━━━ Records to process ━━━

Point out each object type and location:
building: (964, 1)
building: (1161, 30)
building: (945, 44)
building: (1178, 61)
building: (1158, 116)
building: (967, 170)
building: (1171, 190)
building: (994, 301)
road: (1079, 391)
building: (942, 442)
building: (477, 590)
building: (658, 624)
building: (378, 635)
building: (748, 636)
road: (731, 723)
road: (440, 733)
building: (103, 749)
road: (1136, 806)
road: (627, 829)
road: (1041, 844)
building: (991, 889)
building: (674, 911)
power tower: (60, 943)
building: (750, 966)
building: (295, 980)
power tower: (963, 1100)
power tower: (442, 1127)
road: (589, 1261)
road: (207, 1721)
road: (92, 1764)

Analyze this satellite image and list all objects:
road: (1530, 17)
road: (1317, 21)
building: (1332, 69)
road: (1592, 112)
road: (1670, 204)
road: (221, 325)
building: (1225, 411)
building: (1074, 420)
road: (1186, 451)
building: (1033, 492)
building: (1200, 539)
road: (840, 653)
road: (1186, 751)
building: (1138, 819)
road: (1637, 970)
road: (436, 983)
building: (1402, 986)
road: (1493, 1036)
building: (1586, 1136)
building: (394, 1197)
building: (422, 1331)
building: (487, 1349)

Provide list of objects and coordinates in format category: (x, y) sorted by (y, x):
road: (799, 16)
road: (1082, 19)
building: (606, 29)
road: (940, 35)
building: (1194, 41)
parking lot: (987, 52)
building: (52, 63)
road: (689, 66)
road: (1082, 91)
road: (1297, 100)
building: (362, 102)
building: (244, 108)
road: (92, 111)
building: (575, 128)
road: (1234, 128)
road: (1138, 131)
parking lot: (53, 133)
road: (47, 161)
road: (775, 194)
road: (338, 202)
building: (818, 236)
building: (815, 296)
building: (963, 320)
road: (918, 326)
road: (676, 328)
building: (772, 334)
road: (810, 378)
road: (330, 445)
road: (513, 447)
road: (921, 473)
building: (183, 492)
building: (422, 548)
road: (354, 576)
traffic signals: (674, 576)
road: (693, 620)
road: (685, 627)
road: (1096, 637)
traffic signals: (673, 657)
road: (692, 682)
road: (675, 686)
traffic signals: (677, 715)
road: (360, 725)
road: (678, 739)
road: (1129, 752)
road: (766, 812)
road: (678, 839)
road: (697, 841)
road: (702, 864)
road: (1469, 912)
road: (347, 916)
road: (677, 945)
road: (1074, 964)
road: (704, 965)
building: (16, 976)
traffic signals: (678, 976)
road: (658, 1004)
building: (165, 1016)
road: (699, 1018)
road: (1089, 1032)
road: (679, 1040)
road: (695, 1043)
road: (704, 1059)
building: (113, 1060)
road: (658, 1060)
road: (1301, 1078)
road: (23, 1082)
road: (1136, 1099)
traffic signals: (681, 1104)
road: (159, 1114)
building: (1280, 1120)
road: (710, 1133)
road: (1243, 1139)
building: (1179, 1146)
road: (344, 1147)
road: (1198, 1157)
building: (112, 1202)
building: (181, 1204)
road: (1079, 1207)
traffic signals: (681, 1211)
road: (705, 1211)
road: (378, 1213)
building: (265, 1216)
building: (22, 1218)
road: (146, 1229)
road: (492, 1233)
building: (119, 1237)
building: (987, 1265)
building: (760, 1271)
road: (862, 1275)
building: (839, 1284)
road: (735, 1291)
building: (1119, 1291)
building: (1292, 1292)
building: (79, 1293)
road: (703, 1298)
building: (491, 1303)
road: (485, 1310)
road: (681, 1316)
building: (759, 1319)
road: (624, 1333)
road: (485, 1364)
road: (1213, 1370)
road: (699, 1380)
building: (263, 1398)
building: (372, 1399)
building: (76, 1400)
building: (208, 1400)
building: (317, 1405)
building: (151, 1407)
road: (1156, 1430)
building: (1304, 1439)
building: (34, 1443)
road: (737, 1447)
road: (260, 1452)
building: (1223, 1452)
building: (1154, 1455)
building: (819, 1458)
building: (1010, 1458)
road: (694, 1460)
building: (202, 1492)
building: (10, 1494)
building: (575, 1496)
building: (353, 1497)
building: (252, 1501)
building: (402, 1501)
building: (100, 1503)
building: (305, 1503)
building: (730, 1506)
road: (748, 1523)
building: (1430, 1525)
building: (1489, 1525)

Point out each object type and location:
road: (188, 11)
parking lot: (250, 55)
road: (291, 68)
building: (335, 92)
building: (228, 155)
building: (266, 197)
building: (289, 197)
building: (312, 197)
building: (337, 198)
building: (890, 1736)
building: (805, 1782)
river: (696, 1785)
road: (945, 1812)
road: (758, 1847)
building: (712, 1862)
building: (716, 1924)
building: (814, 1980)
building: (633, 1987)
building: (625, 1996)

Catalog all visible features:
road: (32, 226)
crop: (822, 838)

━━━

## Work order
The lines to return are those holding the string "objects" anywhere in the listing above.

## Answer area
Analyze this satellite image and list all objects:
Provide list of objects and coordinates in format category: (x, y) sorted by (y, x):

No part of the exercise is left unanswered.